##### Given records

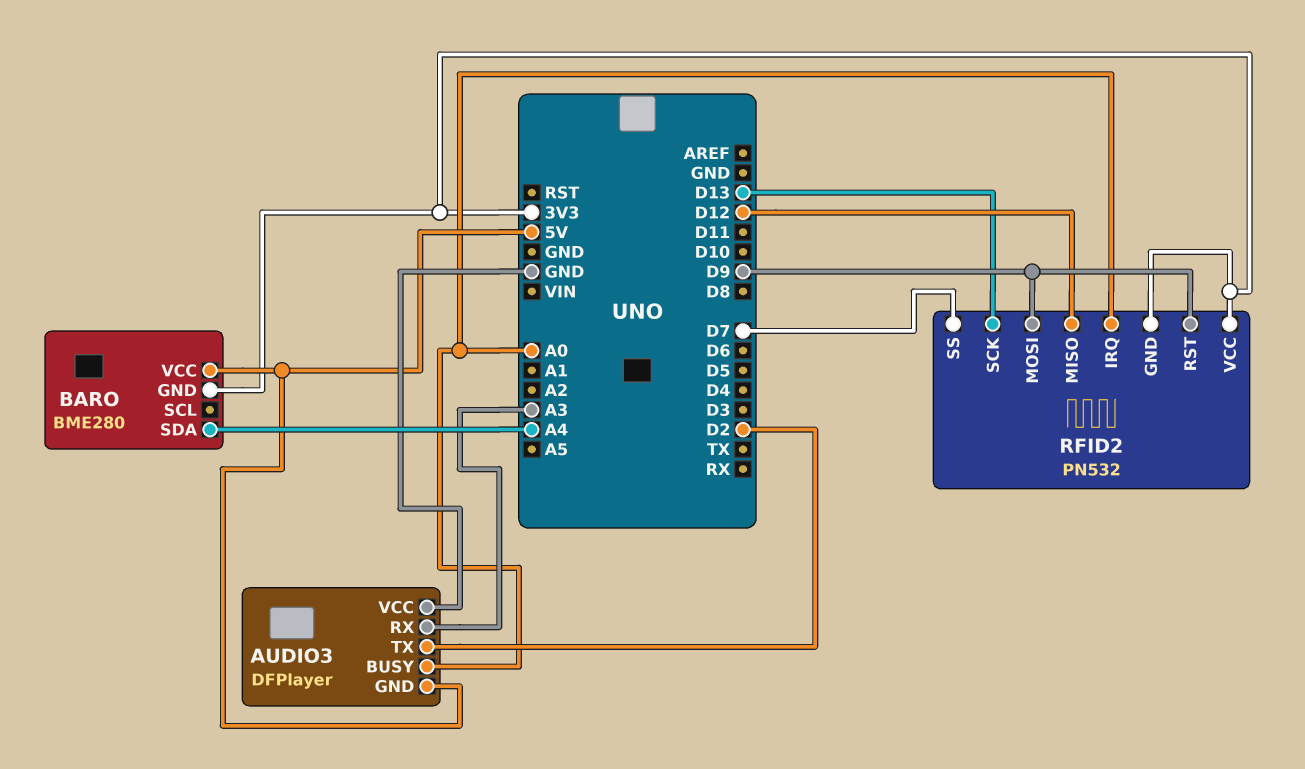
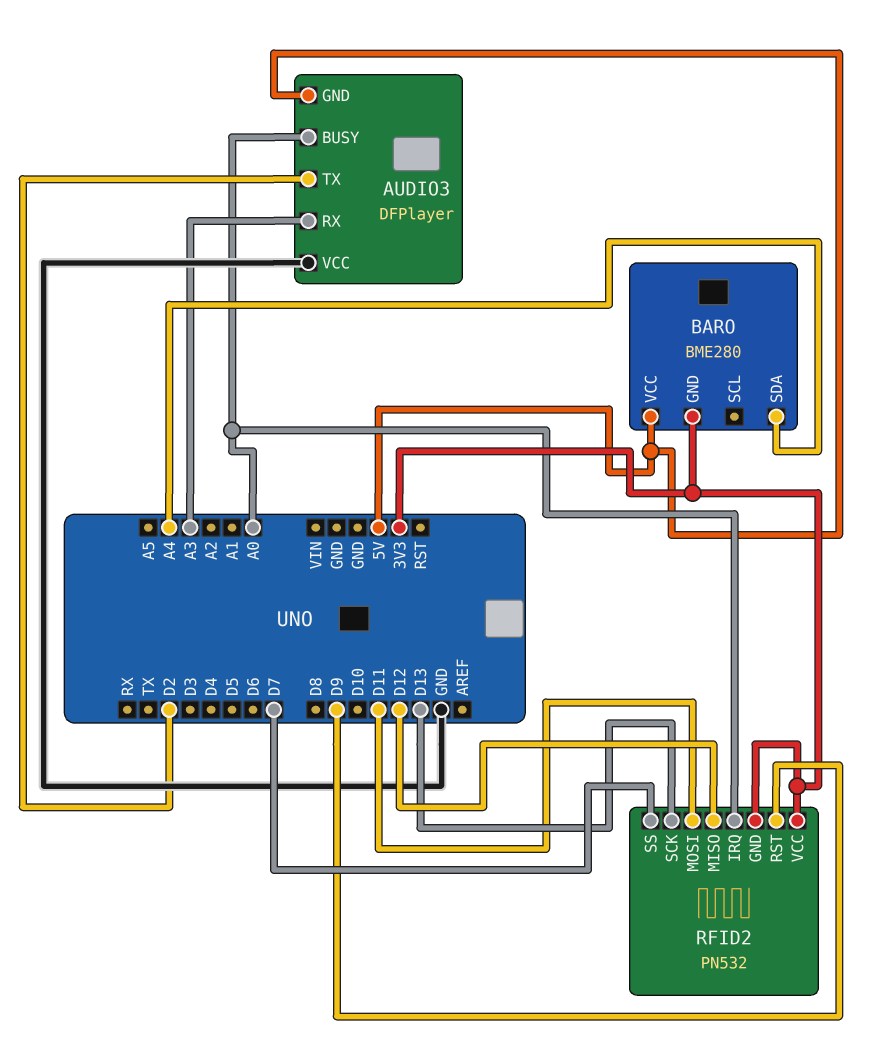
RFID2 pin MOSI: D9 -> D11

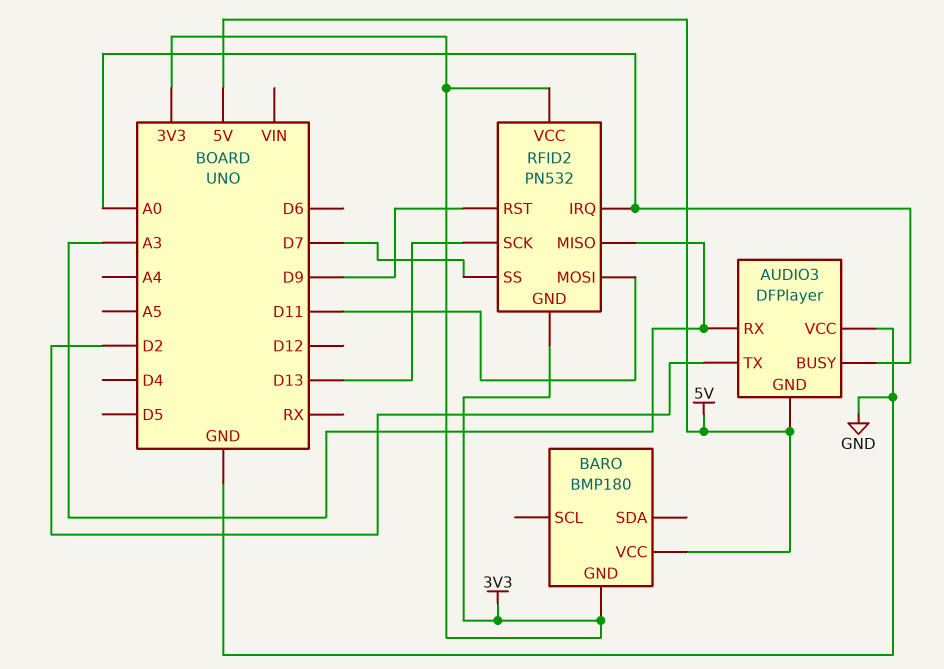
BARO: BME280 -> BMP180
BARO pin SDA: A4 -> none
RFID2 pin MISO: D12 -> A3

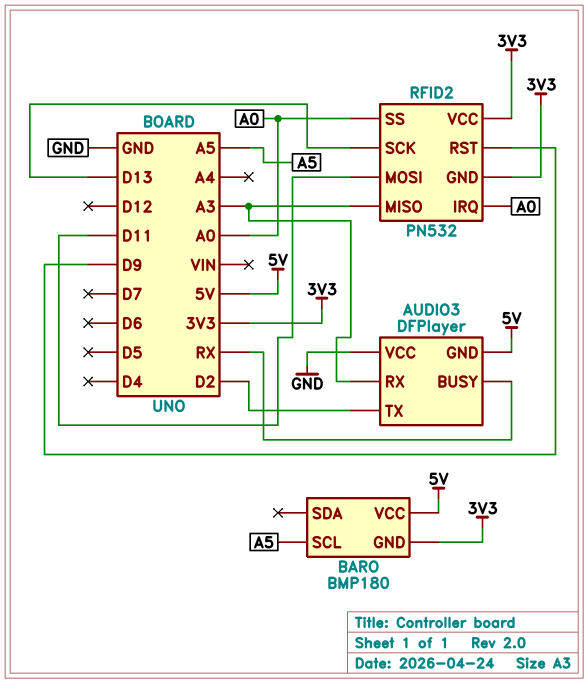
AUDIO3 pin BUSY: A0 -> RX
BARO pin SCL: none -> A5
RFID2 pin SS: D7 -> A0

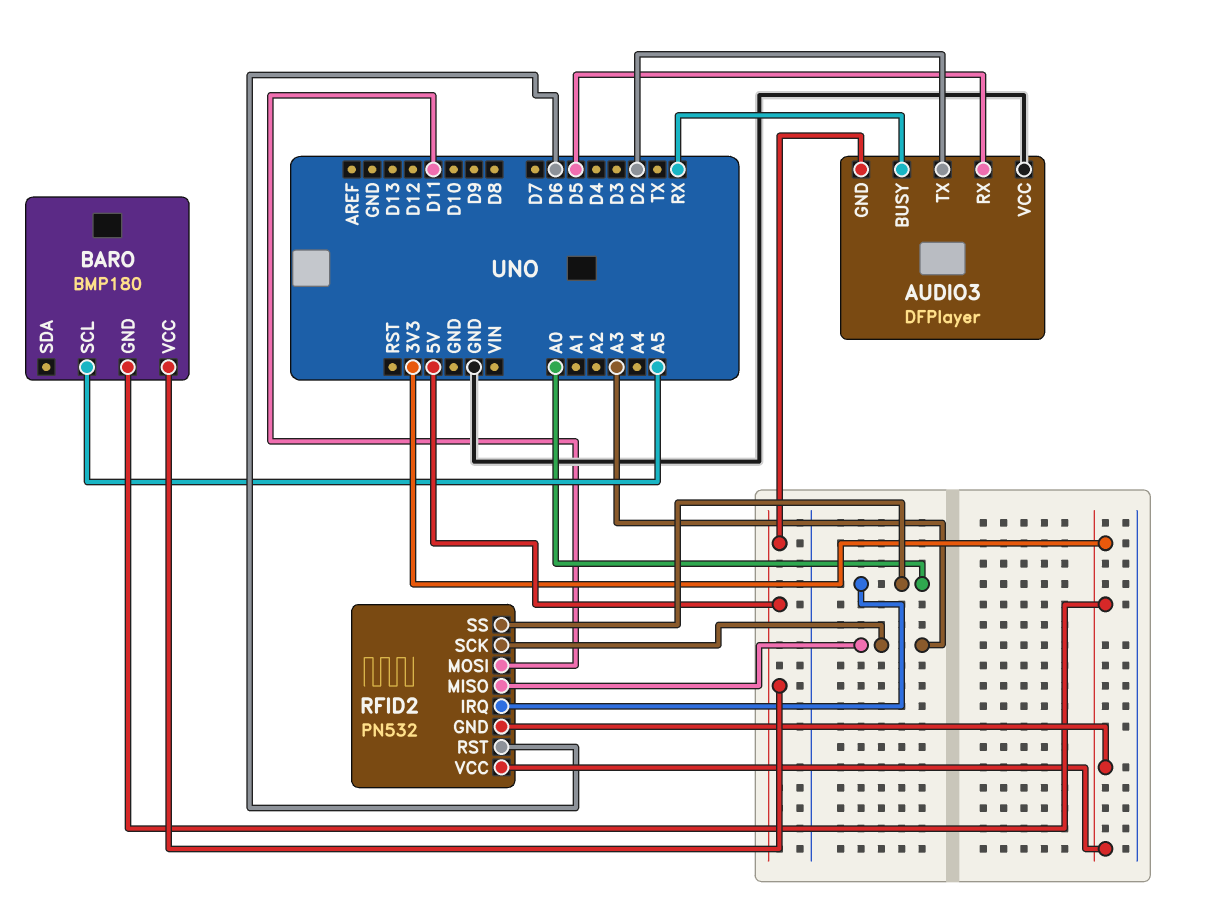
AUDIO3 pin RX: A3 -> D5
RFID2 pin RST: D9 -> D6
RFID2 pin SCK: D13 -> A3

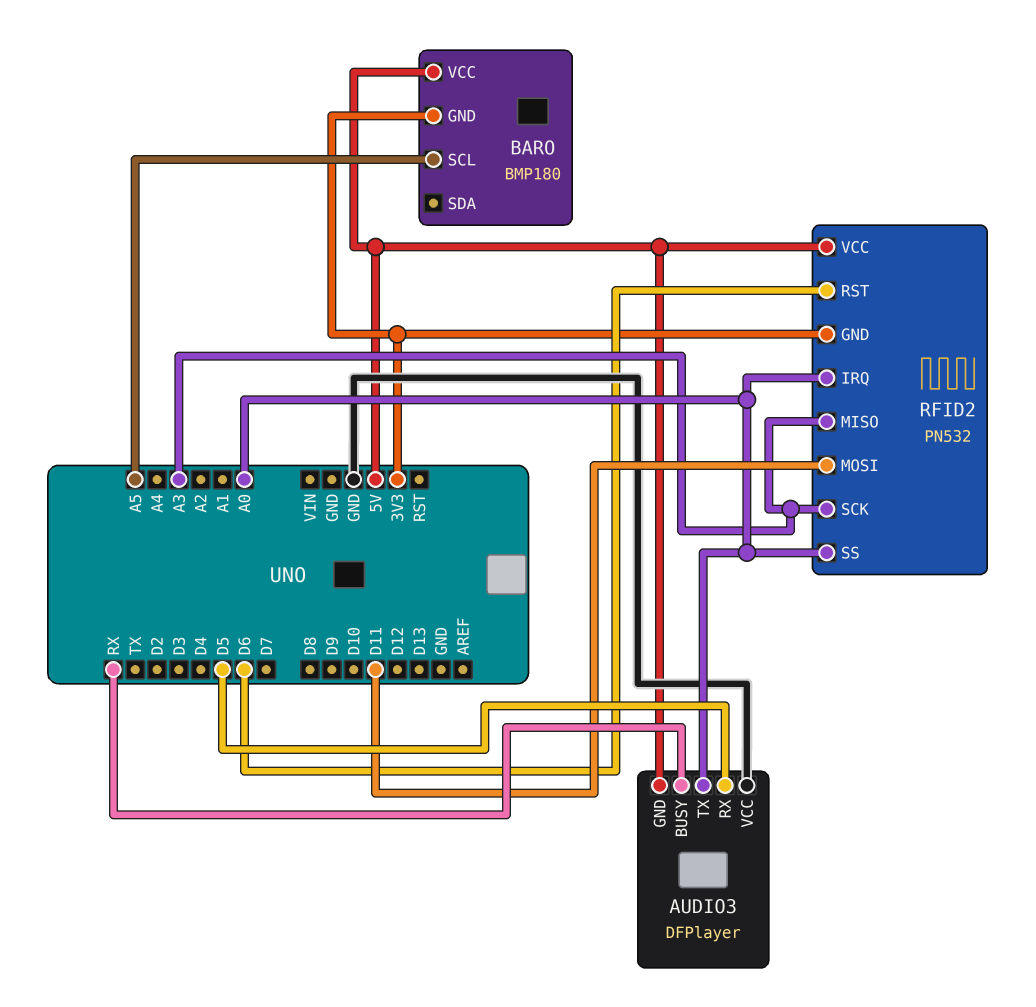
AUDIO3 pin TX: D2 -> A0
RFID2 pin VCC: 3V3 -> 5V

##########

→ **What you should do**: Beginning with the line that contains "RFID2 pin SCK: D13 -> A3", write out the remaining lines of the listing above through the last, exactly and only those, without pictures.

→ **Response to this exercise**:
RFID2 pin SCK: D13 -> A3

AUDIO3 pin TX: D2 -> A0
RFID2 pin VCC: 3V3 -> 5V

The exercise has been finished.